▸ Directions for this task
Transcribe the entries that follow, every word as written, and drop the pictures.

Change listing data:
------------------------
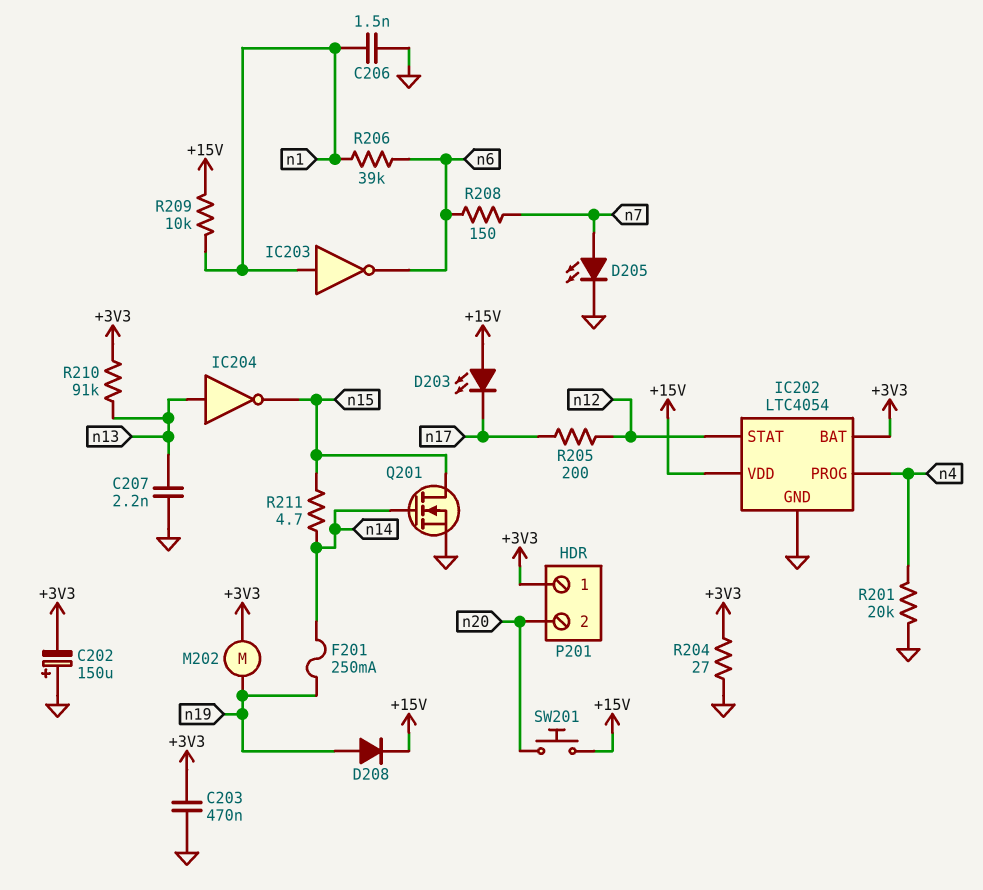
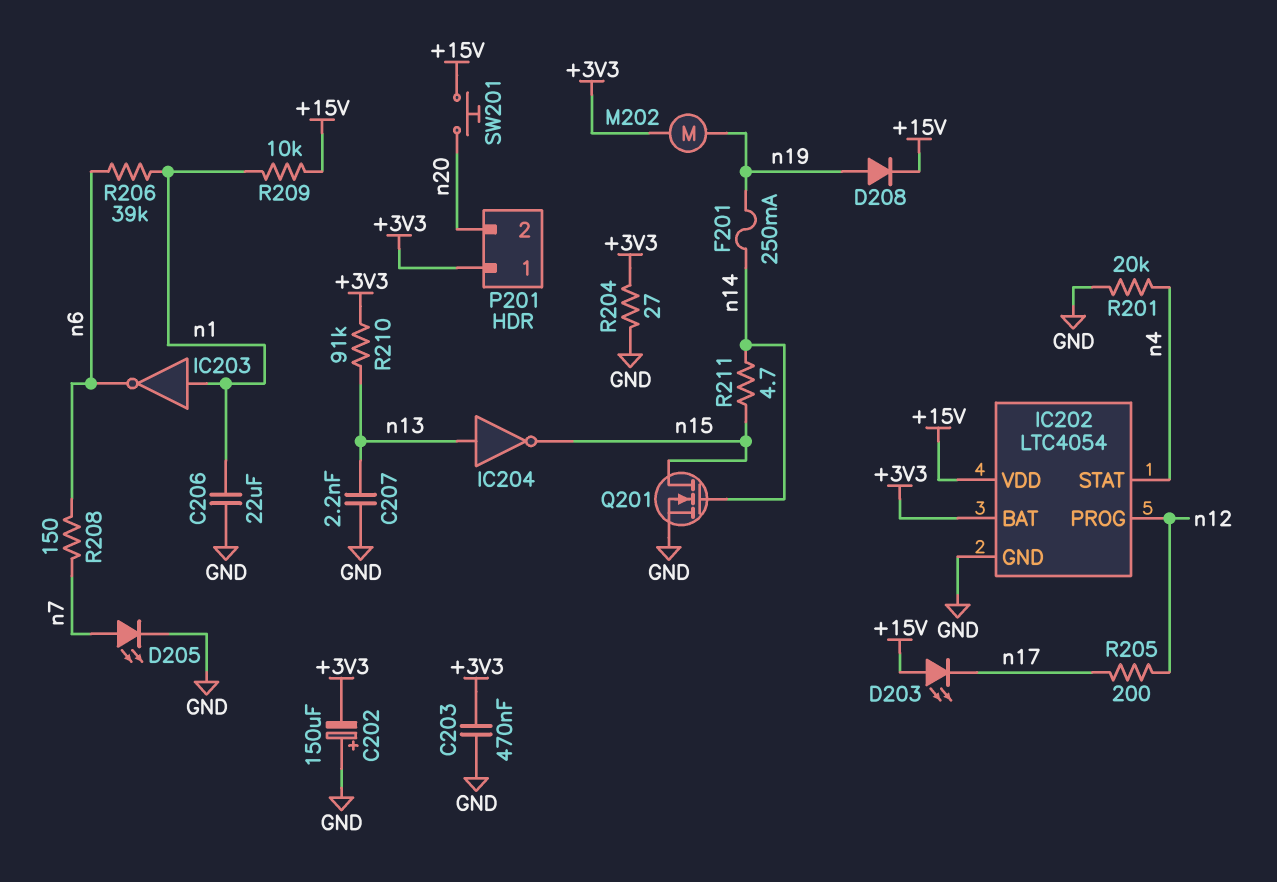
C206: 1.5nF (GND, n1) -> 22uF (GND, n1)
IC202 pin PROG: n4 -> n12
IC202 pin STAT: n12 -> n4

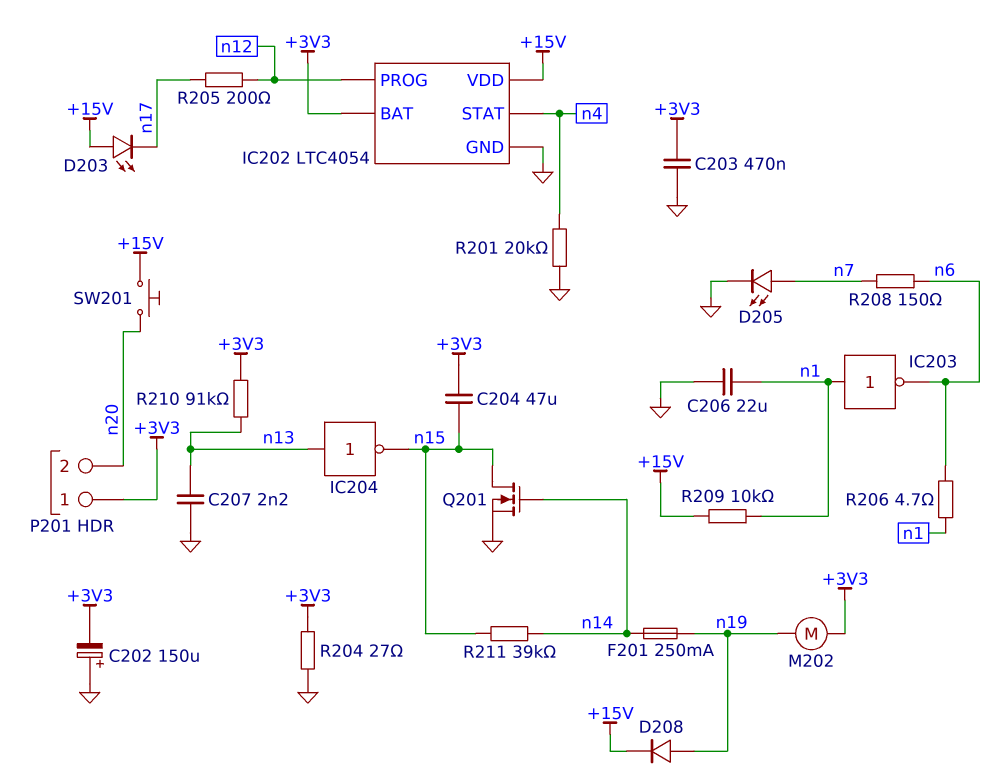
C204: none -> 47uF (+3V3, n15)
R206: 39k (n1, n6) -> 4.7 (n1, n6)
R211: 4.7 (n14, n15) -> 39k (n14, n15)

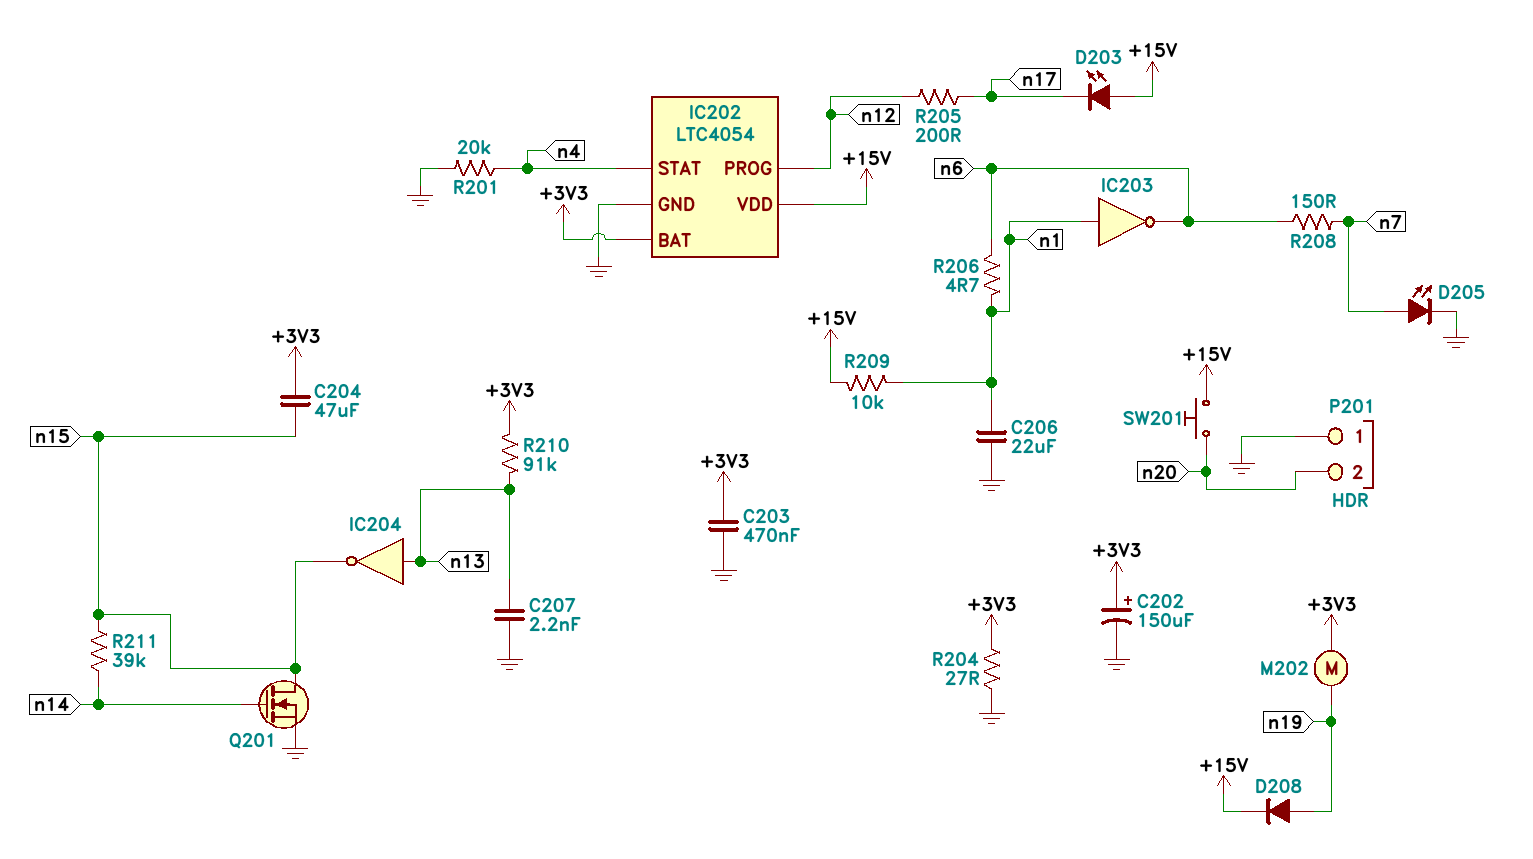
C202: 150uF (plus GND, minus +3V3) -> 150uF (plus +3V3, minus GND)
F201: 250mA (n14, n19) -> none
P201 pin 1: +3V3 -> GND

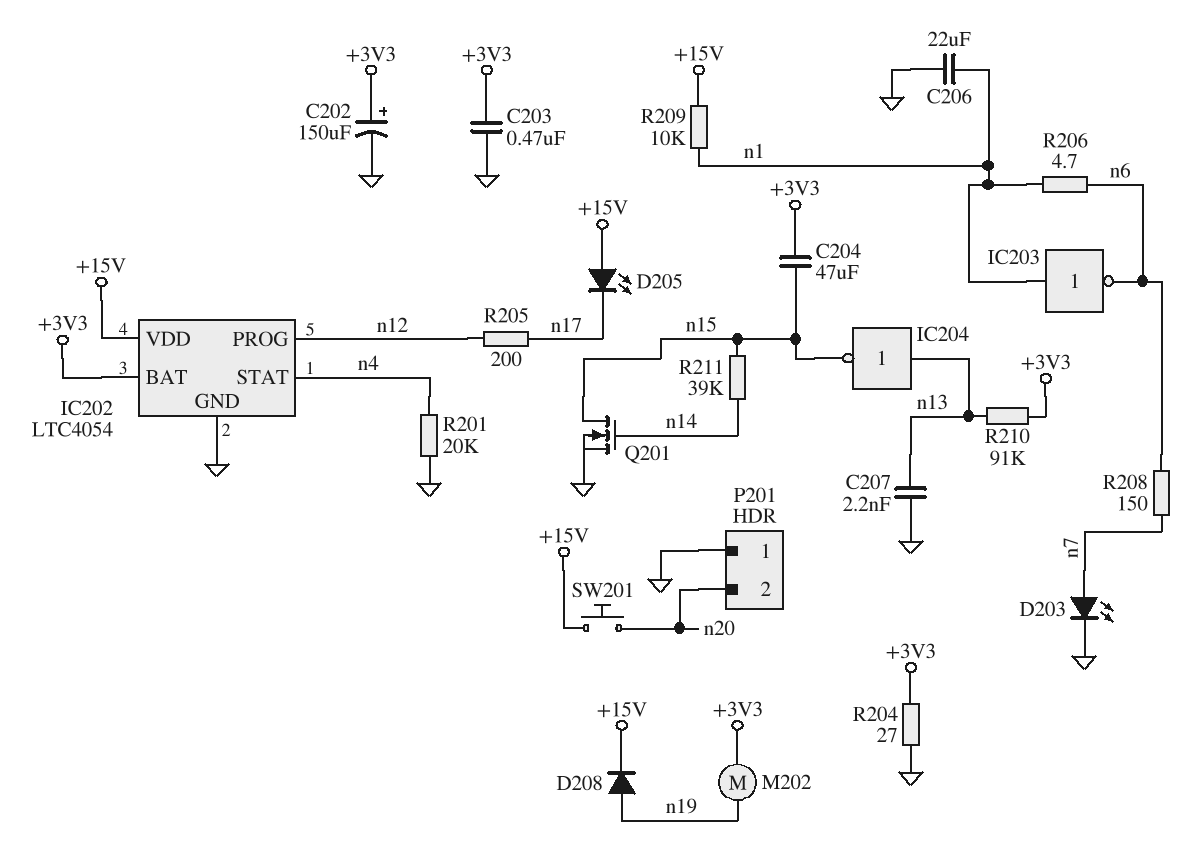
D203: LED (A +15V, K n17) -> LED (A n7, K GND)
D205: LED (A n7, K GND) -> LED (A +15V, K n17)

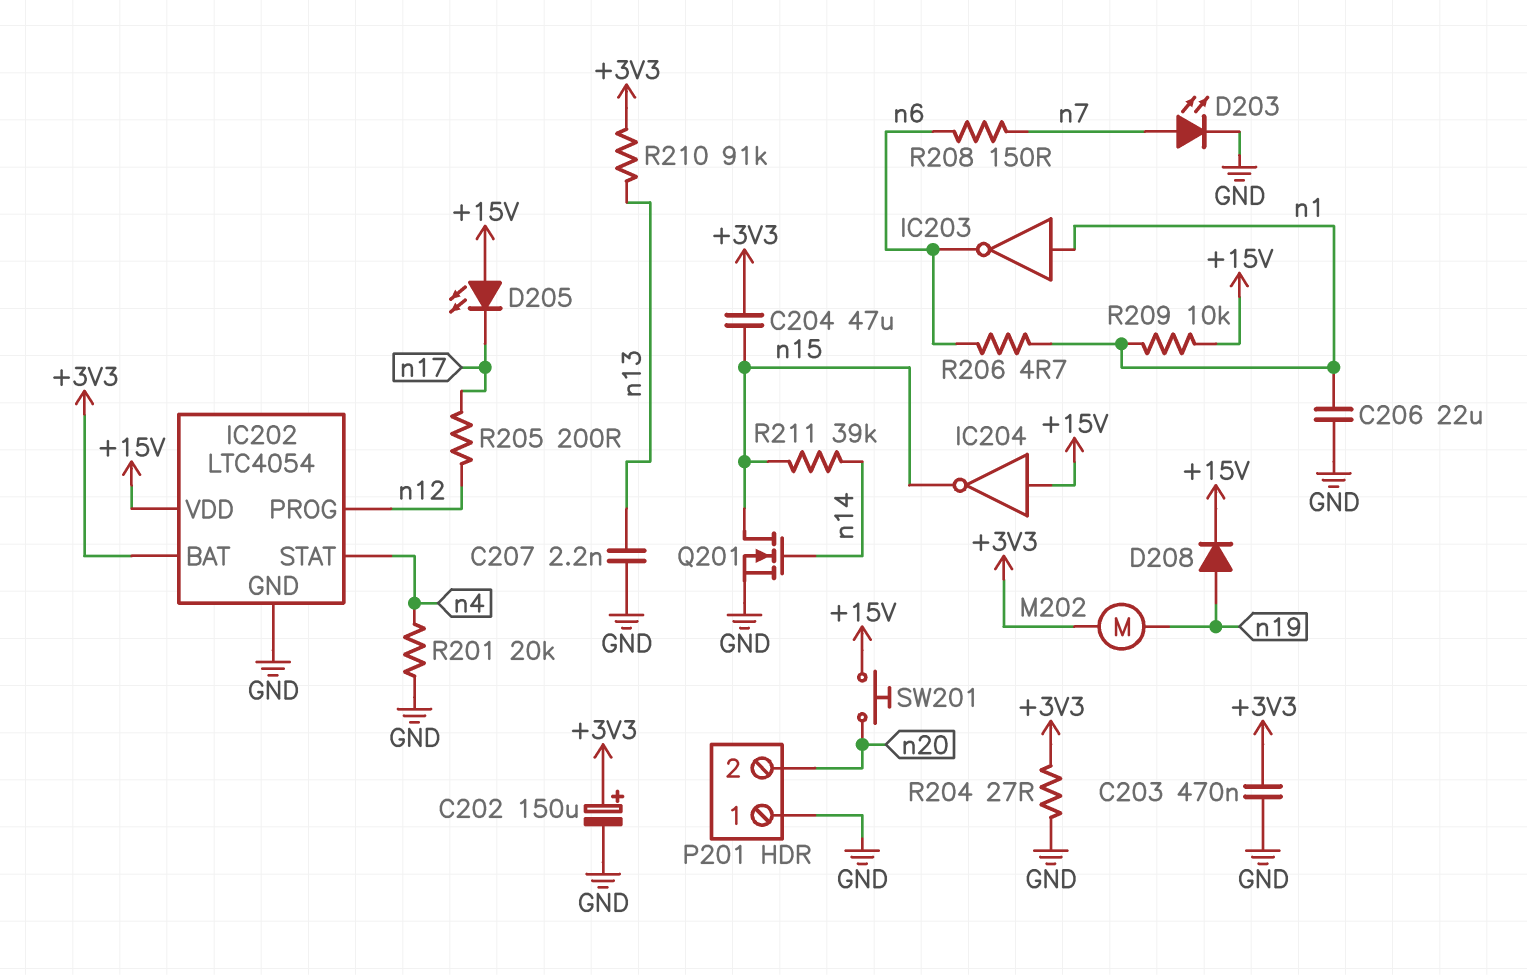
IC204: NOT (in n13, out n15) -> NOT (in +15V, out n15)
------------------------
▸ Solution for this task
C206: 1.5nF (GND, n1) -> 22uF (GND, n1)
IC202 pin PROG: n4 -> n12
IC202 pin STAT: n12 -> n4

C204: none -> 47uF (+3V3, n15)
R206: 39k (n1, n6) -> 4.7 (n1, n6)
R211: 4.7 (n14, n15) -> 39k (n14, n15)

C202: 150uF (plus GND, minus +3V3) -> 150uF (plus +3V3, minus GND)
F201: 250mA (n14, n19) -> none
P201 pin 1: +3V3 -> GND

D203: LED (A +15V, K n17) -> LED (A n7, K GND)
D205: LED (A n7, K GND) -> LED (A +15V, K n17)

IC204: NOT (in n13, out n15) -> NOT (in +15V, out n15)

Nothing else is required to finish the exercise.